**EXERCISE INSTRUCTIONS**
Once the pictures have been removed, repeat the remainder of the records exactly.

**Collected data**
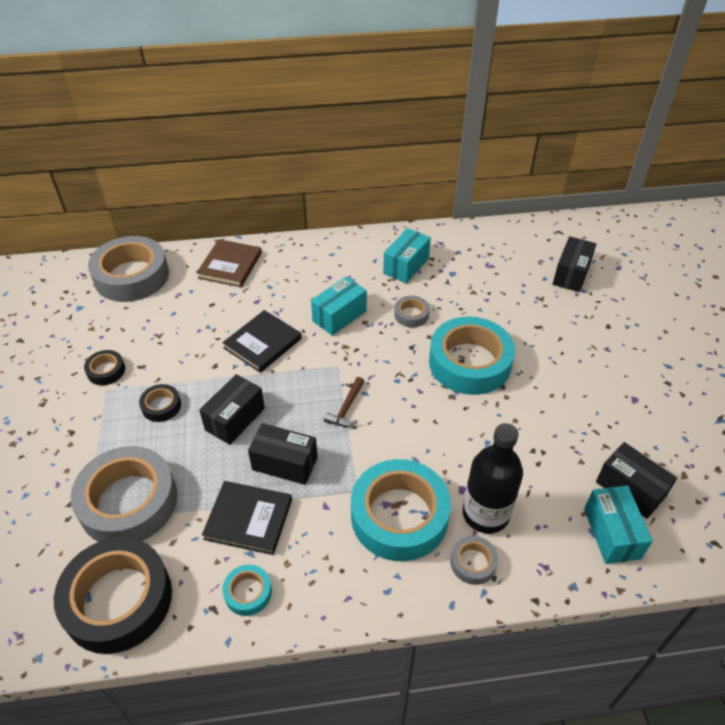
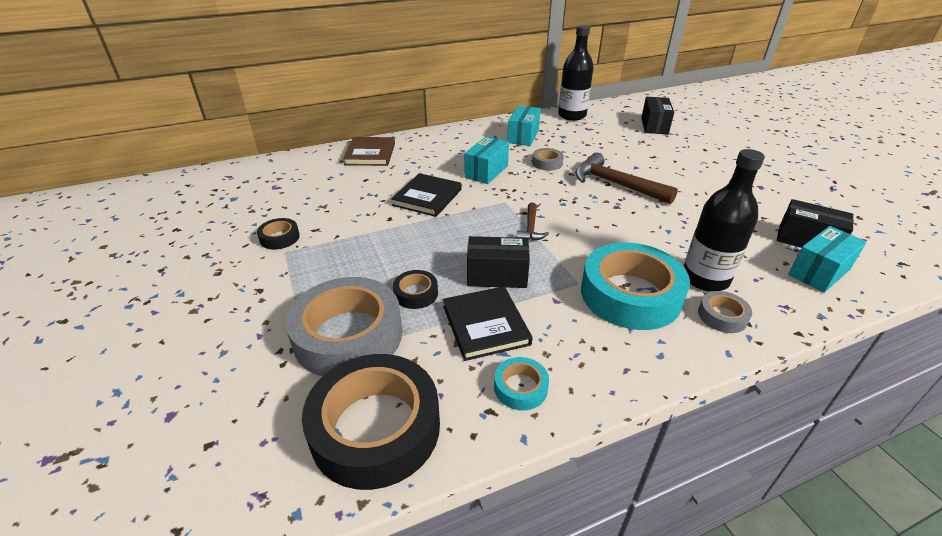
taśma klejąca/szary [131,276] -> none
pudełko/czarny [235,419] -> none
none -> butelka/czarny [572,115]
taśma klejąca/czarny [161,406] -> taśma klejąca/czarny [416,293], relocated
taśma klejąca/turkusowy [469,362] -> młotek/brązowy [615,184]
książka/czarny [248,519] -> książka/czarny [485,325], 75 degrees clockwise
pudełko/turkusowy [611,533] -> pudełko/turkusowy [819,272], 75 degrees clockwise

**TASK OUTPUT**
taśma klejąca/szary [131,276] -> none
pudełko/czarny [235,419] -> none
none -> butelka/czarny [572,115]
taśma klejąca/czarny [161,406] -> taśma klejąca/czarny [416,293], relocated
taśma klejąca/turkusowy [469,362] -> młotek/brązowy [615,184]
książka/czarny [248,519] -> książka/czarny [485,325], 75 degrees clockwise
pudełko/turkusowy [611,533] -> pudełko/turkusowy [819,272], 75 degrees clockwise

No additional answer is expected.